» Requirement
Output every line of the material exactly.

● ● ●

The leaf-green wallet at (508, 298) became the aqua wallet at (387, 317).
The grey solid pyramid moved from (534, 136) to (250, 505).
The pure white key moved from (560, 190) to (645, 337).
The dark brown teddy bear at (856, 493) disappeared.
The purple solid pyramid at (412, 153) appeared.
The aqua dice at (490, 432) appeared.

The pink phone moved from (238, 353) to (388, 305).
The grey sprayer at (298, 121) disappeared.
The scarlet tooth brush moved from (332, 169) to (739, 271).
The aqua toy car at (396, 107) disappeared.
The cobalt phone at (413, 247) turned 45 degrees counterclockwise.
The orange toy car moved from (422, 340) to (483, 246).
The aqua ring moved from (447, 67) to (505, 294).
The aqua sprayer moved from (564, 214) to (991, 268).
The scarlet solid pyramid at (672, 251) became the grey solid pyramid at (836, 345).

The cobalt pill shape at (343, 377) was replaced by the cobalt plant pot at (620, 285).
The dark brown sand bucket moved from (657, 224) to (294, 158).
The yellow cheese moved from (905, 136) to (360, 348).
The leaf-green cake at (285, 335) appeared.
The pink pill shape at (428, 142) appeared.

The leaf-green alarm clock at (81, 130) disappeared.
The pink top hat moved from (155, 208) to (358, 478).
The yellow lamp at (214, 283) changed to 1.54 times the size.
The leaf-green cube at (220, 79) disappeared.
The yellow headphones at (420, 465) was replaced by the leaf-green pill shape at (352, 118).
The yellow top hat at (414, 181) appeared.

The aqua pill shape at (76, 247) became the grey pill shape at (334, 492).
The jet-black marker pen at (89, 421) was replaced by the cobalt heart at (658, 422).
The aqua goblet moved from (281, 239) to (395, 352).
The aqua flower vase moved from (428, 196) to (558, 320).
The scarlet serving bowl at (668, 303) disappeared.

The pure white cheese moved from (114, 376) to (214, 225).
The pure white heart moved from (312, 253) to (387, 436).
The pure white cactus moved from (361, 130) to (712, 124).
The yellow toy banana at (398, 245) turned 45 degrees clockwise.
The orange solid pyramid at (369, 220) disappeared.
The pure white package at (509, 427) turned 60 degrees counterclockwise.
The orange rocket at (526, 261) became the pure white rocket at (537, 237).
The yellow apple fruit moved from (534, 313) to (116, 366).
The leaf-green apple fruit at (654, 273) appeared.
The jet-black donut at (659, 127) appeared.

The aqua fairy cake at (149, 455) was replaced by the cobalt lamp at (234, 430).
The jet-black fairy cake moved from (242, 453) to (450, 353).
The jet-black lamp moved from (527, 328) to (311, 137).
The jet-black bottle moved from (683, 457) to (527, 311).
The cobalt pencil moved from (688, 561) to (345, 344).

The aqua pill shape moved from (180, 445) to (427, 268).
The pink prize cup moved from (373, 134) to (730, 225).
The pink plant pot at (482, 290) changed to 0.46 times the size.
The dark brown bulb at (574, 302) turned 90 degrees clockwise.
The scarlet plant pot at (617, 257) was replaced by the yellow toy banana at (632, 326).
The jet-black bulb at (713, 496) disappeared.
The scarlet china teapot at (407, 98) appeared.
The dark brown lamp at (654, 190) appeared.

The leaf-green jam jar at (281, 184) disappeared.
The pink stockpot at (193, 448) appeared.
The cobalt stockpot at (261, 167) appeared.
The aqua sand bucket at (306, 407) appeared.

● ● ●

» Task output
The leaf-green wallet at (508, 298) became the aqua wallet at (387, 317).
The grey solid pyramid moved from (534, 136) to (250, 505).
The pure white key moved from (560, 190) to (645, 337).
The dark brown teddy bear at (856, 493) disappeared.
The purple solid pyramid at (412, 153) appeared.
The aqua dice at (490, 432) appeared.

The pink phone moved from (238, 353) to (388, 305).
The grey sprayer at (298, 121) disappeared.
The scarlet tooth brush moved from (332, 169) to (739, 271).
The aqua toy car at (396, 107) disappeared.
The cobalt phone at (413, 247) turned 45 degrees counterclockwise.
The orange toy car moved from (422, 340) to (483, 246).
The aqua ring moved from (447, 67) to (505, 294).
The aqua sprayer moved from (564, 214) to (991, 268).
The scarlet solid pyramid at (672, 251) became the grey solid pyramid at (836, 345).

The cobalt pill shape at (343, 377) was replaced by the cobalt plant pot at (620, 285).
The dark brown sand bucket moved from (657, 224) to (294, 158).
The yellow cheese moved from (905, 136) to (360, 348).
The leaf-green cake at (285, 335) appeared.
The pink pill shape at (428, 142) appeared.

The leaf-green alarm clock at (81, 130) disappeared.
The pink top hat moved from (155, 208) to (358, 478).
The yellow lamp at (214, 283) changed to 1.54 times the size.
The leaf-green cube at (220, 79) disappeared.
The yellow headphones at (420, 465) was replaced by the leaf-green pill shape at (352, 118).
The yellow top hat at (414, 181) appeared.

The aqua pill shape at (76, 247) became the grey pill shape at (334, 492).
The jet-black marker pen at (89, 421) was replaced by the cobalt heart at (658, 422).
The aqua goblet moved from (281, 239) to (395, 352).
The aqua flower vase moved from (428, 196) to (558, 320).
The scarlet serving bowl at (668, 303) disappeared.

The pure white cheese moved from (114, 376) to (214, 225).
The pure white heart moved from (312, 253) to (387, 436).
The pure white cactus moved from (361, 130) to (712, 124).
The yellow toy banana at (398, 245) turned 45 degrees clockwise.
The orange solid pyramid at (369, 220) disappeared.
The pure white package at (509, 427) turned 60 degrees counterclockwise.
The orange rocket at (526, 261) became the pure white rocket at (537, 237).
The yellow apple fruit moved from (534, 313) to (116, 366).
The leaf-green apple fruit at (654, 273) appeared.
The jet-black donut at (659, 127) appeared.

The aqua fairy cake at (149, 455) was replaced by the cobalt lamp at (234, 430).
The jet-black fairy cake moved from (242, 453) to (450, 353).
The jet-black lamp moved from (527, 328) to (311, 137).
The jet-black bottle moved from (683, 457) to (527, 311).
The cobalt pencil moved from (688, 561) to (345, 344).

The aqua pill shape moved from (180, 445) to (427, 268).
The pink prize cup moved from (373, 134) to (730, 225).
The pink plant pot at (482, 290) changed to 0.46 times the size.
The dark brown bulb at (574, 302) turned 90 degrees clockwise.
The scarlet plant pot at (617, 257) was replaced by the yellow toy banana at (632, 326).
The jet-black bulb at (713, 496) disappeared.
The scarlet china teapot at (407, 98) appeared.
The dark brown lamp at (654, 190) appeared.

The leaf-green jam jar at (281, 184) disappeared.
The pink stockpot at (193, 448) appeared.
The cobalt stockpot at (261, 167) appeared.
The aqua sand bucket at (306, 407) appeared.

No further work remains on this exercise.